(Beginning of Information given)

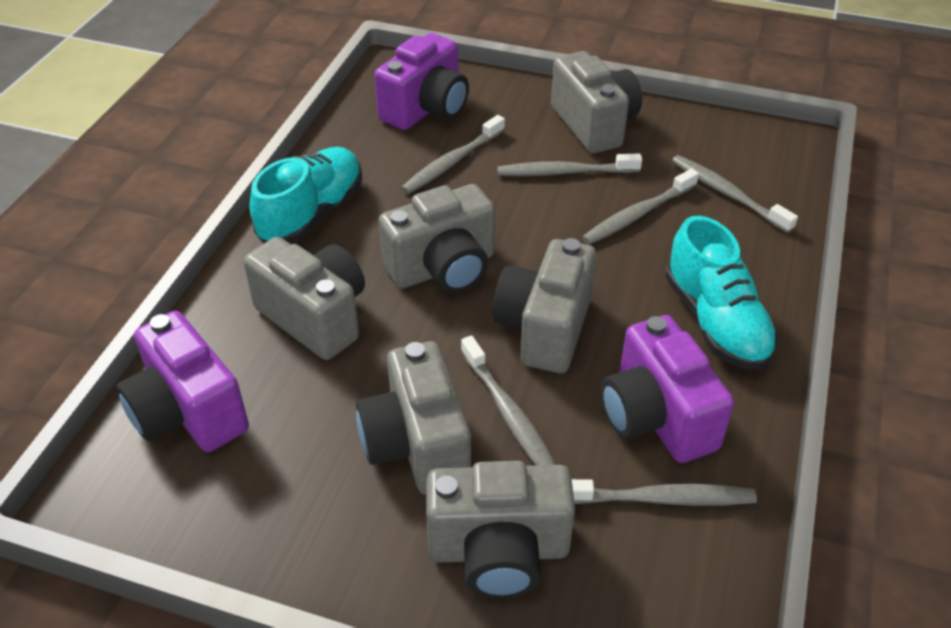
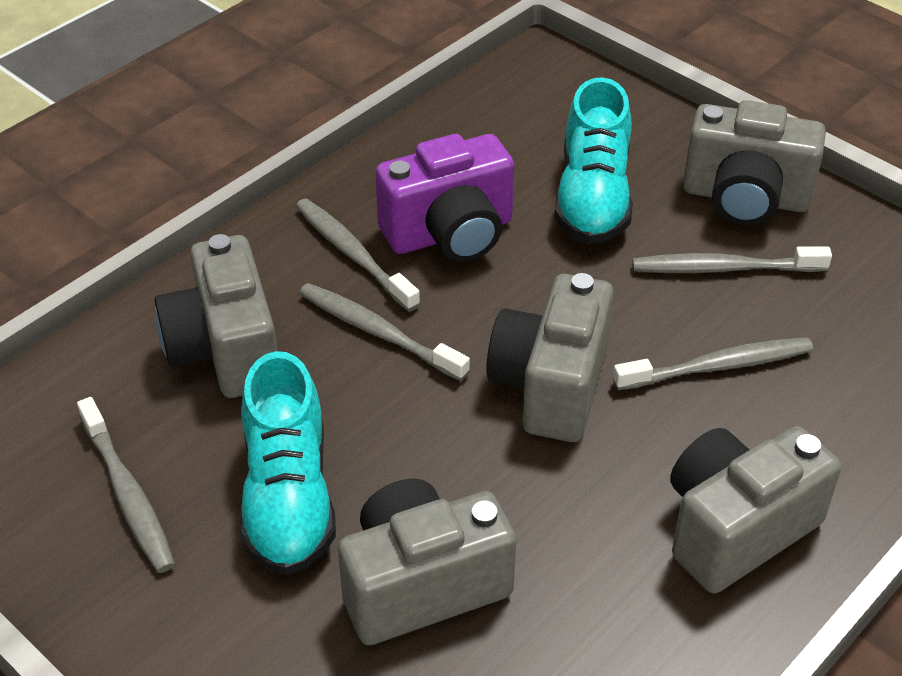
grey camera: [243,237,365,360] [356,341,471,494] [378,184,495,293] [426,461,575,599] [493,238,596,373] [551,51,642,154] = 6 -> [155,234,277,398] [338,479,516,645] [486,273,614,442] [670,426,841,593] [683,100,826,226] = 5
grey toothbrush: [401,115,505,194] [461,335,556,465] [497,153,642,176] [572,479,757,506] [582,168,699,245] [672,155,798,233] = 6 -> [77,397,175,573] [296,198,420,312] [299,283,470,381] [613,337,813,390] [633,246,832,273] = 5
purple camera: [116,311,249,452] [374,33,469,130] [601,315,734,463] = 3 -> [375,134,514,262] = 1

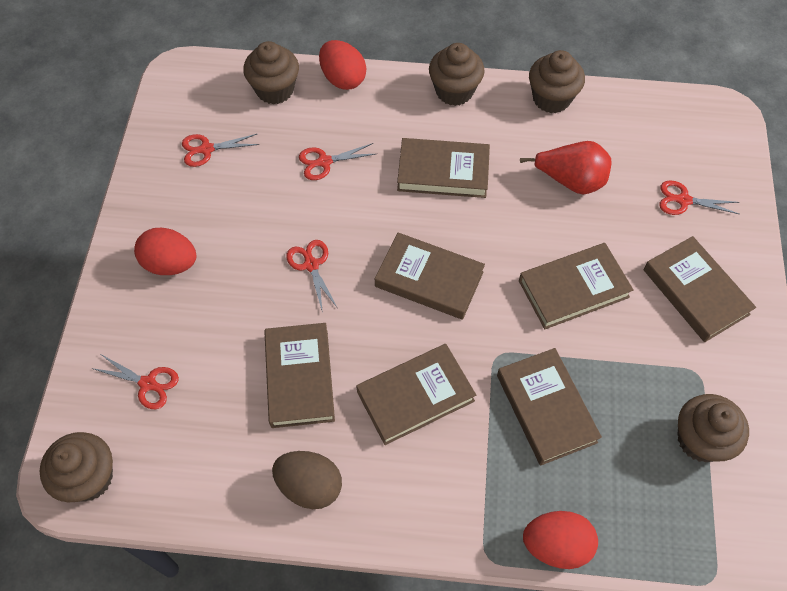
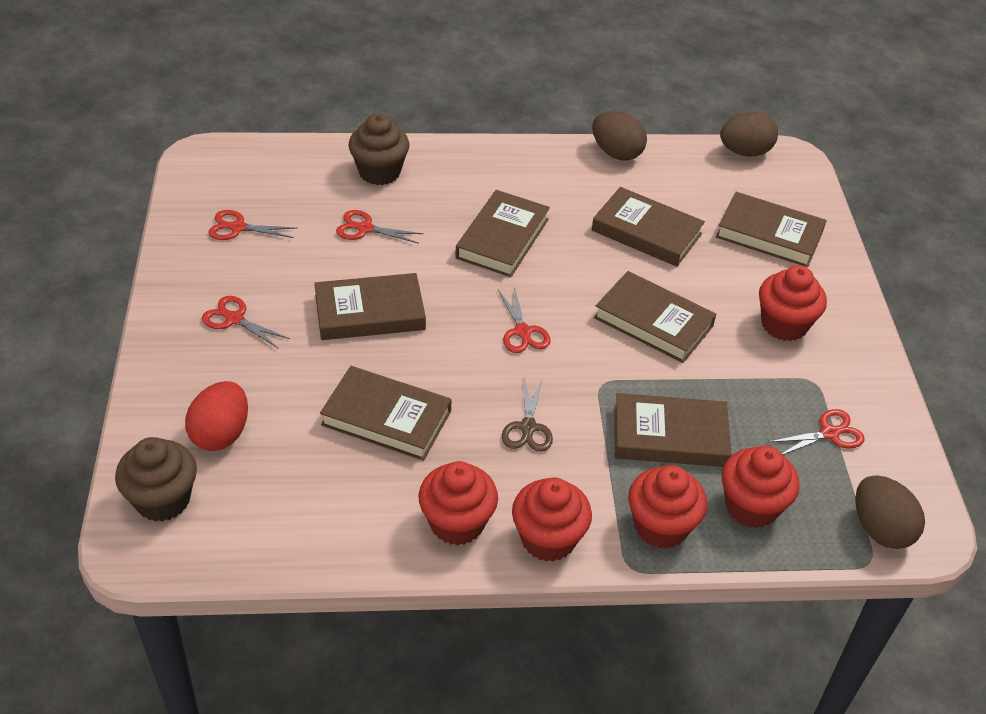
brown cupcake: [39,432,113,502] [243,41,299,104] [429,43,485,106] [529,50,585,113] [677,394,749,462] = 5 -> [115,437,197,522] [349,114,409,185] = 2
brown egg: [272,451,342,509] = 1 -> [592,111,647,161] [720,112,778,156] [855,475,925,549] = 3
brown scissors: none = 0 -> [502,376,553,452] = 1
red cupcake: none = 0 -> [418,461,498,546] [512,477,592,562] [628,465,707,548] [722,446,800,528] [759,265,827,341] = 5
red egg: [134,228,196,275] [319,40,366,90] [523,511,598,569] = 3 -> [185,381,248,451] = 1
red pear: [520,141,612,195] = 1 -> none = 0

(End of Information given)

= Required action =
None of the pictures should appear, though every line of the data above must be reproduced exactly.

= Solution for this exercise =
grey camera: [243,237,365,360] [356,341,471,494] [378,184,495,293] [426,461,575,599] [493,238,596,373] [551,51,642,154] = 6 -> [155,234,277,398] [338,479,516,645] [486,273,614,442] [670,426,841,593] [683,100,826,226] = 5
grey toothbrush: [401,115,505,194] [461,335,556,465] [497,153,642,176] [572,479,757,506] [582,168,699,245] [672,155,798,233] = 6 -> [77,397,175,573] [296,198,420,312] [299,283,470,381] [613,337,813,390] [633,246,832,273] = 5
purple camera: [116,311,249,452] [374,33,469,130] [601,315,734,463] = 3 -> [375,134,514,262] = 1

brown cupcake: [39,432,113,502] [243,41,299,104] [429,43,485,106] [529,50,585,113] [677,394,749,462] = 5 -> [115,437,197,522] [349,114,409,185] = 2
brown egg: [272,451,342,509] = 1 -> [592,111,647,161] [720,112,778,156] [855,475,925,549] = 3
brown scissors: none = 0 -> [502,376,553,452] = 1
red cupcake: none = 0 -> [418,461,498,546] [512,477,592,562] [628,465,707,548] [722,446,800,528] [759,265,827,341] = 5
red egg: [134,228,196,275] [319,40,366,90] [523,511,598,569] = 3 -> [185,381,248,451] = 1
red pear: [520,141,612,195] = 1 -> none = 0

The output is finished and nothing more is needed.